START TASK DATA

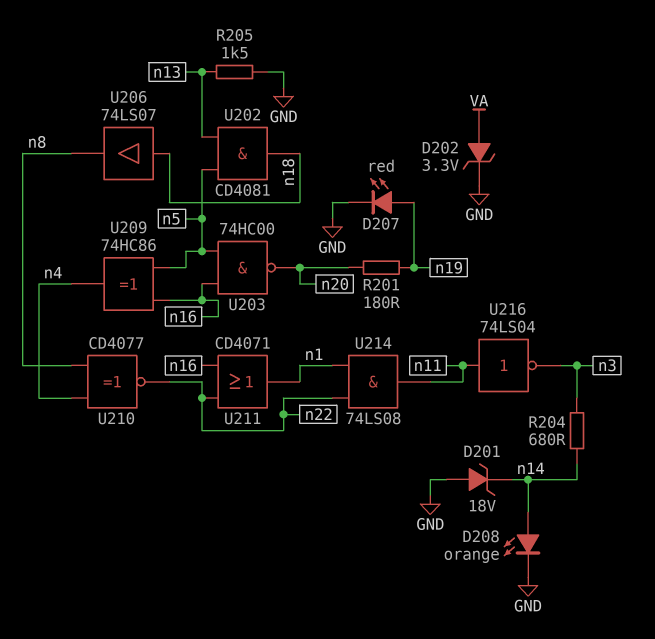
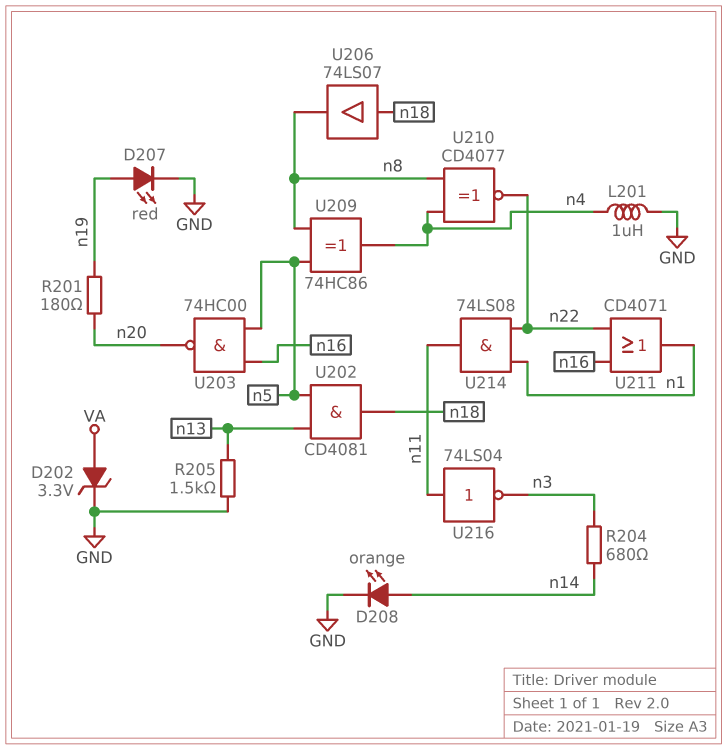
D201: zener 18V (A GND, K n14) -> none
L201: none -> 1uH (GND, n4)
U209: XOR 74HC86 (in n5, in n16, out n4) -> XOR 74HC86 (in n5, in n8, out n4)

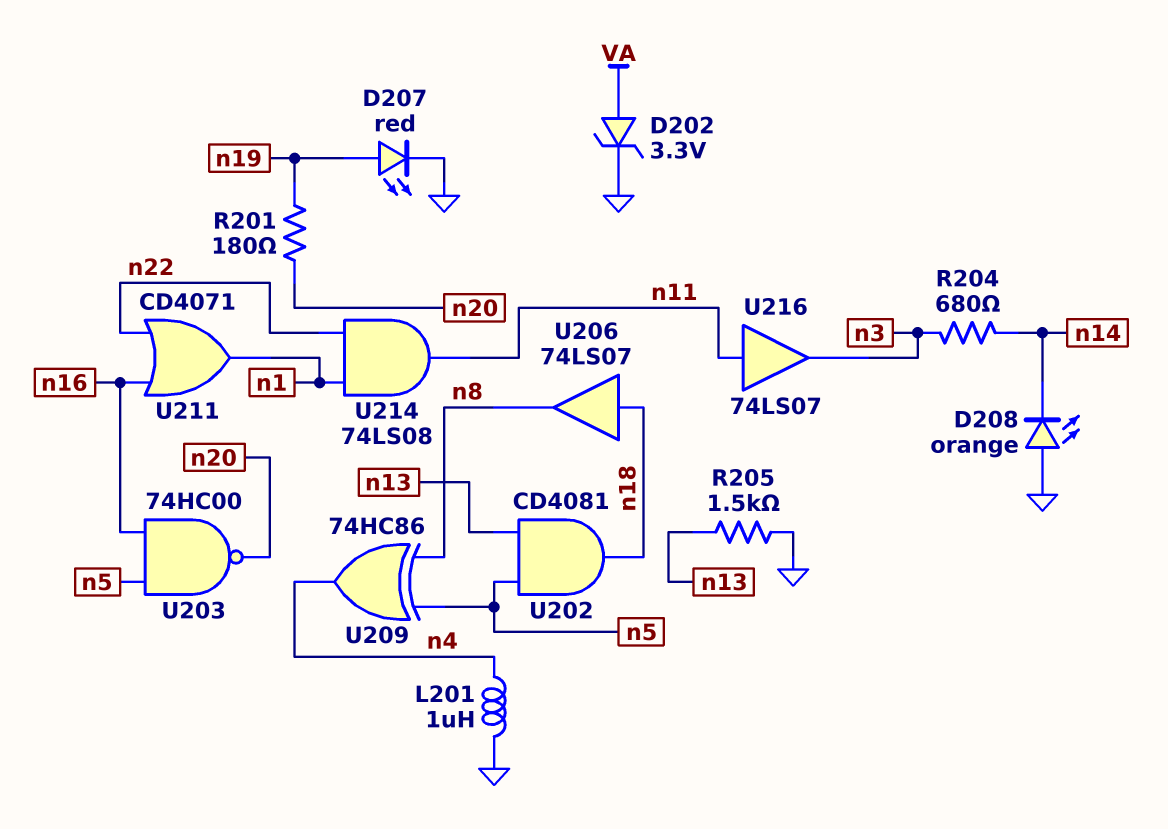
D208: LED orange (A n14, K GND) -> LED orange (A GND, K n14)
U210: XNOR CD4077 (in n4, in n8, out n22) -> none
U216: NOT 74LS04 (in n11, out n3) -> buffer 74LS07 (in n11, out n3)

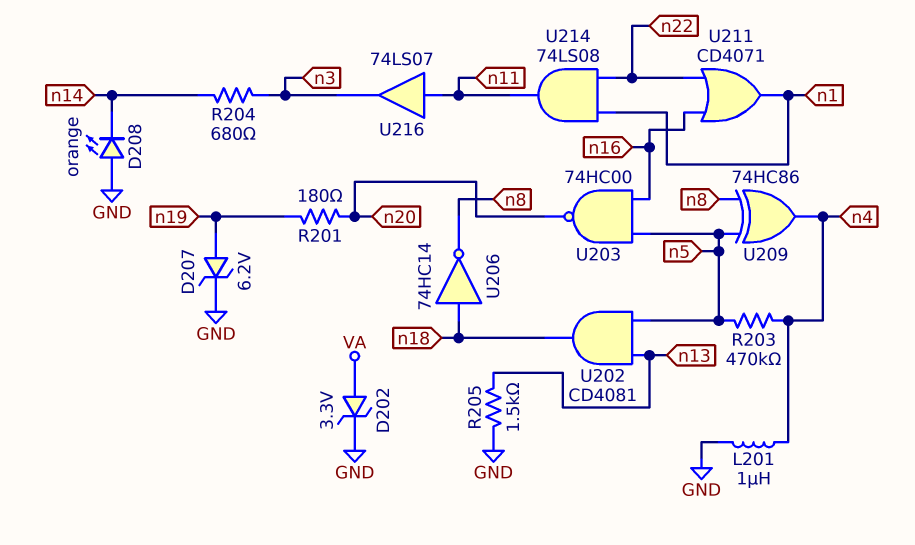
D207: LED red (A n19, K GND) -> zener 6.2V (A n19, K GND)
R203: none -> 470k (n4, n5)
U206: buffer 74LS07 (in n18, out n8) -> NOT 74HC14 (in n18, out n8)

END TASK DATA

* INSTRUCTIONS FOR THE TASK *
Write out each entry word for word, images excluded.

* WRITTEN SOLUTION *
D201: zener 18V (A GND, K n14) -> none
L201: none -> 1uH (GND, n4)
U209: XOR 74HC86 (in n5, in n16, out n4) -> XOR 74HC86 (in n5, in n8, out n4)

D208: LED orange (A n14, K GND) -> LED orange (A GND, K n14)
U210: XNOR CD4077 (in n4, in n8, out n22) -> none
U216: NOT 74LS04 (in n11, out n3) -> buffer 74LS07 (in n11, out n3)

D207: LED red (A n19, K GND) -> zener 6.2V (A n19, K GND)
R203: none -> 470k (n4, n5)
U206: buffer 74LS07 (in n18, out n8) -> NOT 74HC14 (in n18, out n8)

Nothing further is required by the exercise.